*** Raw data

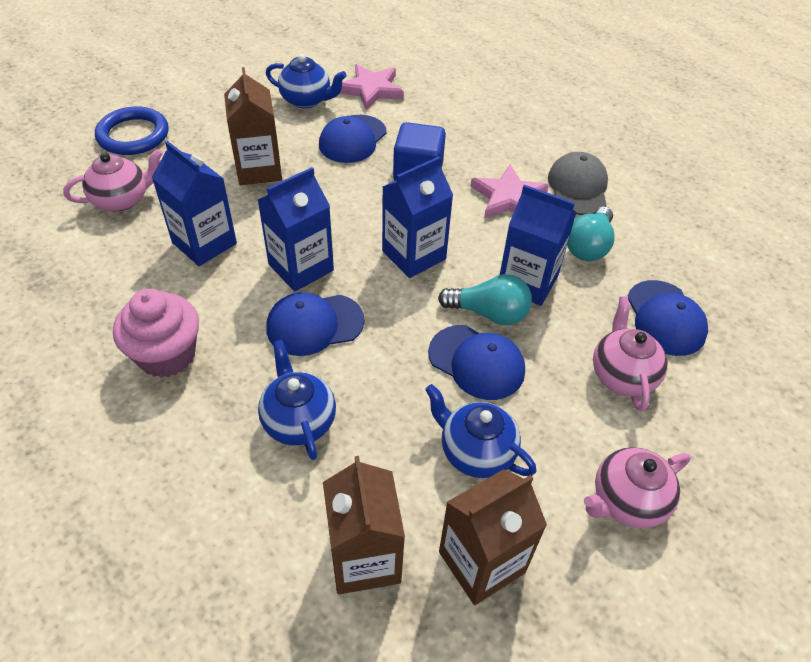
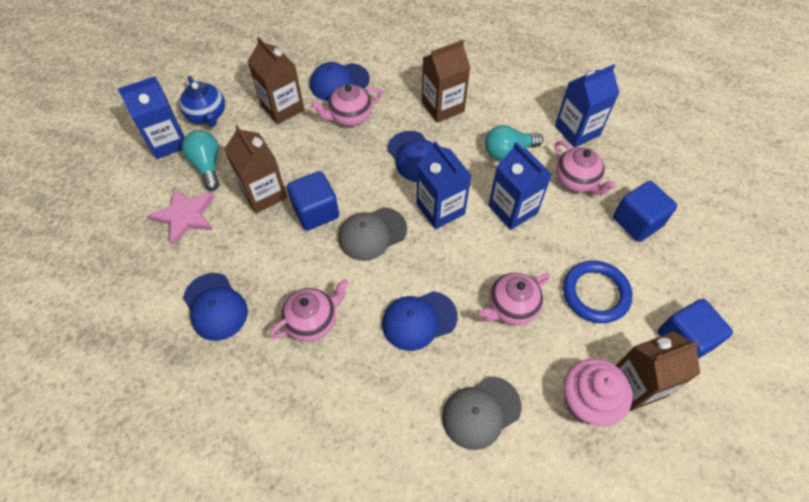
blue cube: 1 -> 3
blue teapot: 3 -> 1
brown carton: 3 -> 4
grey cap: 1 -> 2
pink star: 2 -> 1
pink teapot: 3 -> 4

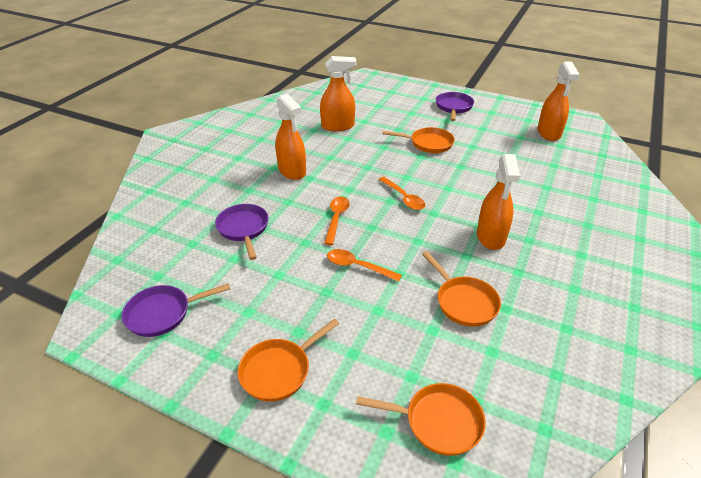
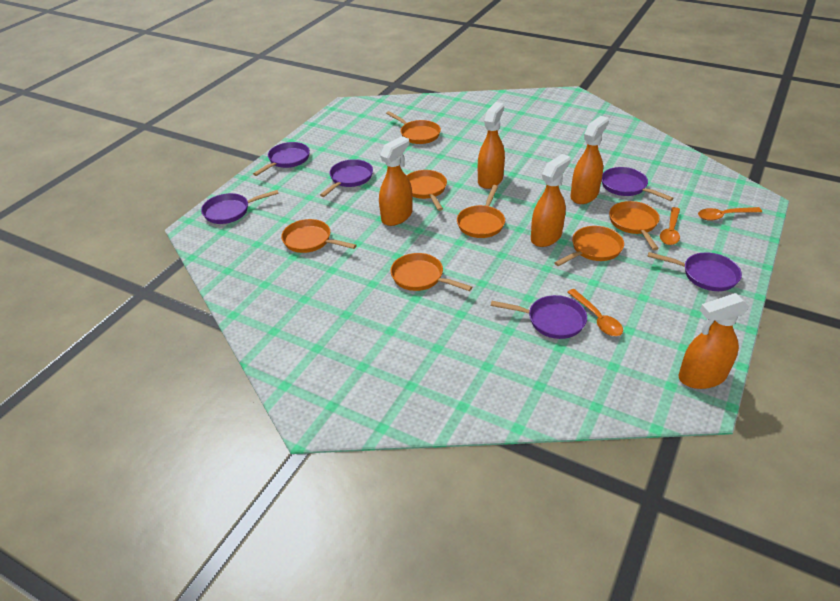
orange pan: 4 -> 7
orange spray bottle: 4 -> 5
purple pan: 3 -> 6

******

### Exercise
Reproduce the lines from the one holding "brown carton: 3 -> 4" through the end of the entries above exactly, keeping both ends and dropping every picture.

### Answer for this exercise
brown carton: 3 -> 4
grey cap: 1 -> 2
pink star: 2 -> 1
pink teapot: 3 -> 4

orange pan: 4 -> 7
orange spray bottle: 4 -> 5
purple pan: 3 -> 6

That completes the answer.